YOUR ASSIGNMENT ::
Ignoring every picture, transcribe the data in full as it stands.

STORED DATA ::
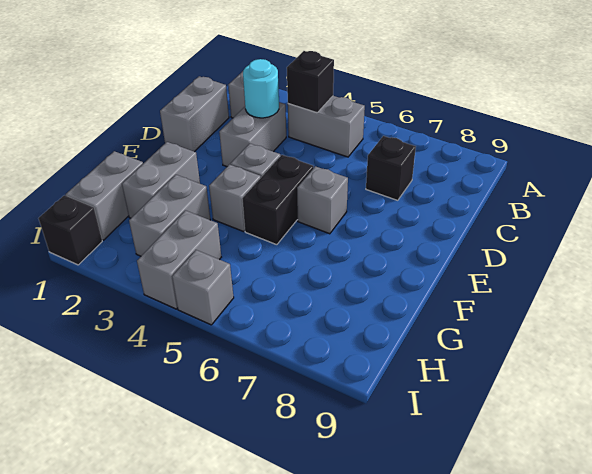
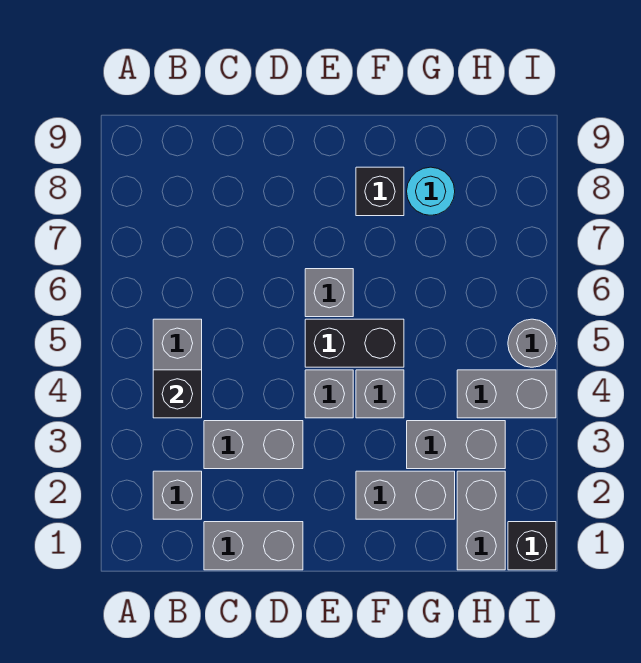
cyan round brick C3 level 2 -> cyan round brick G8 level 1
black brick C7 level 1 -> black brick F8 level 1
grey brick G1:H1 level 1 -> grey brick H1:H2 level 1
grey brick I5 level 1 -> grey round brick I5 level 1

TASK RESPONSE ::
cyan round brick C3 level 2 -> cyan round brick G8 level 1
black brick C7 level 1 -> black brick F8 level 1
grey brick G1:H1 level 1 -> grey brick H1:H2 level 1
grey brick I5 level 1 -> grey round brick I5 level 1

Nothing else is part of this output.